• DATA FOR ANALYSIS
####################

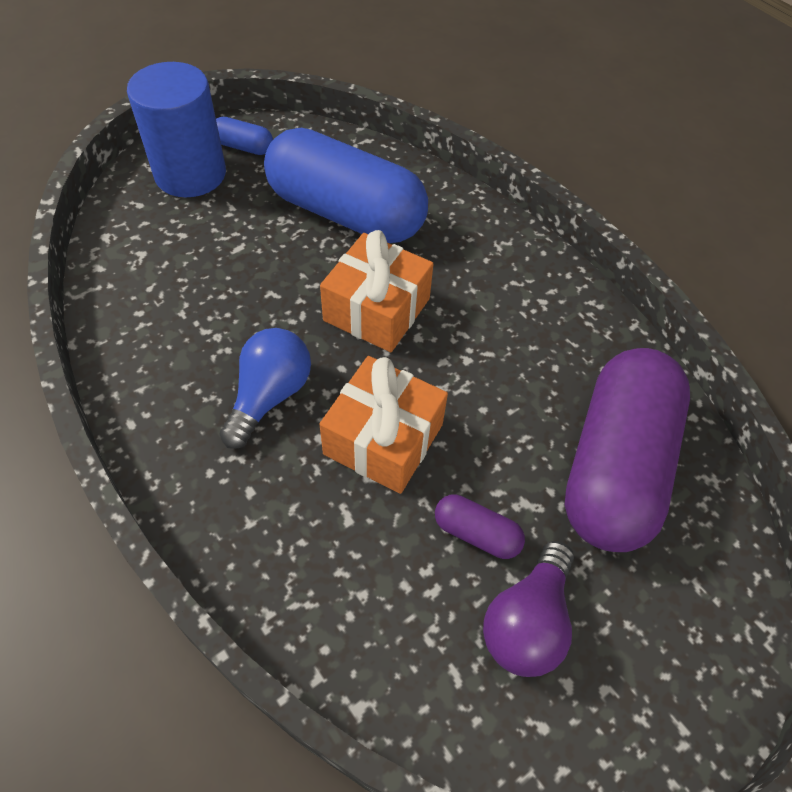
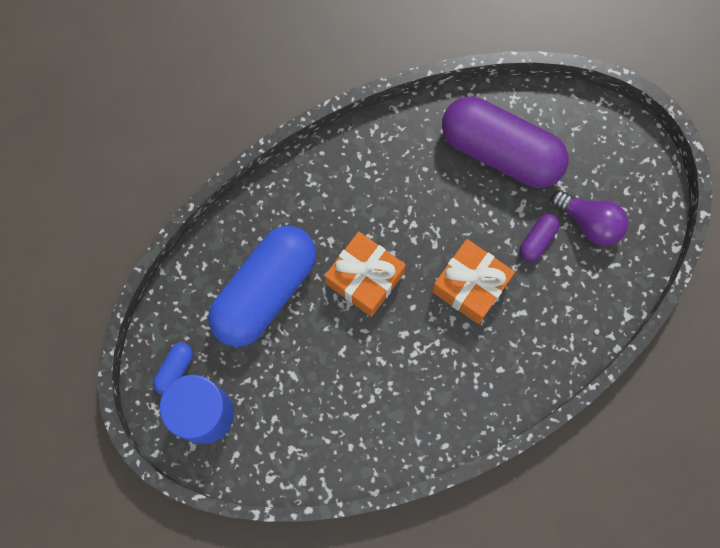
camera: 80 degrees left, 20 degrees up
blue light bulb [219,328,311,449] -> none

####################

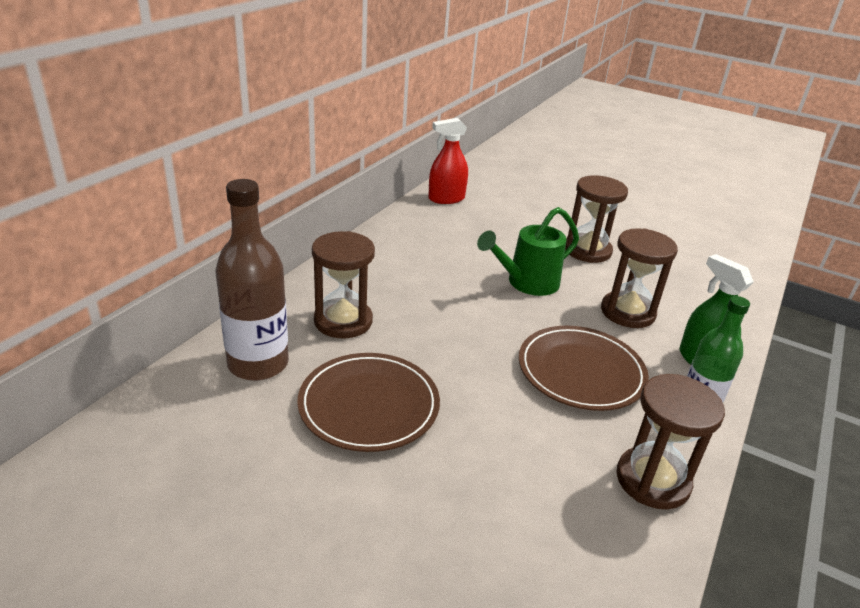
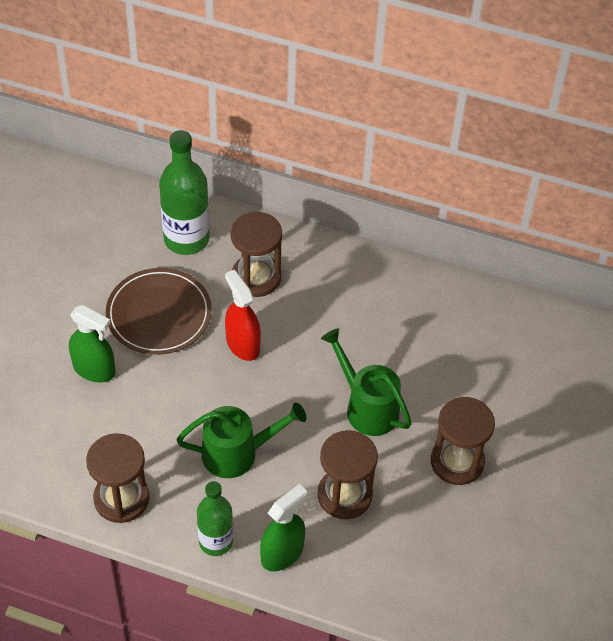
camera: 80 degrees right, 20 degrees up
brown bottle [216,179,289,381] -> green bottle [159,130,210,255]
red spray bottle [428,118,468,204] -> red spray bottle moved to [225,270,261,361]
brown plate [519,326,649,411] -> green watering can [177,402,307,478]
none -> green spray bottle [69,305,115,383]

####################

• DESCRIPTION OF THE TASK
Going back over the entries above, copy word for word every line from the one that has "camera: 80 degrees left, 20 degrees up" on through the one that has "blue light bulb [219,328,311,449] -> none".

• RESULT OF THE TASK
camera: 80 degrees left, 20 degrees up
blue light bulb [219,328,311,449] -> none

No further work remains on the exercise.